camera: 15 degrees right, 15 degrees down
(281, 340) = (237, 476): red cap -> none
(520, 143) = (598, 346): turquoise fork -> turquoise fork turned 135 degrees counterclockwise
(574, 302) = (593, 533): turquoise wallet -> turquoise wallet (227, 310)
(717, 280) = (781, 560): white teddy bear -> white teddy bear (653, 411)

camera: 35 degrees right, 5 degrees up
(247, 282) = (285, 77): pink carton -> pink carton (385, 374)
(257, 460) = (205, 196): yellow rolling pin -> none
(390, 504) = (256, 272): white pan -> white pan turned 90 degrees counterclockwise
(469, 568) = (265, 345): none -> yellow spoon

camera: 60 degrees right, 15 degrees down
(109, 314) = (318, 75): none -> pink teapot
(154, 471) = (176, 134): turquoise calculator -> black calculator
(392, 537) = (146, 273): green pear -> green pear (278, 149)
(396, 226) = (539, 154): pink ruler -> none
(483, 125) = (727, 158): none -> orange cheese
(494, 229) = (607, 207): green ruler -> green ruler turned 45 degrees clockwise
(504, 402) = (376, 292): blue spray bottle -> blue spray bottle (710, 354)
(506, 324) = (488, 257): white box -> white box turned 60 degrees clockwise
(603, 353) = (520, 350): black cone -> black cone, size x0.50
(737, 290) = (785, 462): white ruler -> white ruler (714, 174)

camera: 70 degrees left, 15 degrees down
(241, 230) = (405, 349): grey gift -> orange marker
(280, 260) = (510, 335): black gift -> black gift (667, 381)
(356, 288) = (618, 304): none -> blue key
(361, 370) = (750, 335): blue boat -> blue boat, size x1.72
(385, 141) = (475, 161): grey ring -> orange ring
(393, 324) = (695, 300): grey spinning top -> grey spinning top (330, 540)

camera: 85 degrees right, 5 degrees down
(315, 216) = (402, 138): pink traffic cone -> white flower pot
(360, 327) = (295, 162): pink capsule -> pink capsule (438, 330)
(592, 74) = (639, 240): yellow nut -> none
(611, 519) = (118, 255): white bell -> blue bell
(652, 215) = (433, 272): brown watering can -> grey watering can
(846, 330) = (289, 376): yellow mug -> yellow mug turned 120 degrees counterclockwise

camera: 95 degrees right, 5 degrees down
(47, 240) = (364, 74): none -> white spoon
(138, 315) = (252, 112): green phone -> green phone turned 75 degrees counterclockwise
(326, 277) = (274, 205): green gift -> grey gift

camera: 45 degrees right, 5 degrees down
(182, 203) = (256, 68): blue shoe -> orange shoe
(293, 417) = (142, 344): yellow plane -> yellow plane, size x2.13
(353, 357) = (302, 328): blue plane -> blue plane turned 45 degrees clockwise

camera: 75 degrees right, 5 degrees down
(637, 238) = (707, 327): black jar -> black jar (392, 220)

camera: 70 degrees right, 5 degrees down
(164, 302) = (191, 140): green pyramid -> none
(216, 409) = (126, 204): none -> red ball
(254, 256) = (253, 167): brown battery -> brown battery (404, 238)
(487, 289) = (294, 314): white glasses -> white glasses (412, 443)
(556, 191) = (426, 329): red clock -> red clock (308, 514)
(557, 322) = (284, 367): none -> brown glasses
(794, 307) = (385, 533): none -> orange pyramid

## Exercise
Which lines in the data above hold the word "down"? Return each of them.

## Completed task
camera: 15 degrees right, 15 degrees down
camera: 60 degrees right, 15 degrees down
camera: 70 degrees left, 15 degrees down
camera: 85 degrees right, 5 degrees down
camera: 95 degrees right, 5 degrees down
camera: 45 degrees right, 5 degrees down
camera: 75 degrees right, 5 degrees down
camera: 70 degrees right, 5 degrees down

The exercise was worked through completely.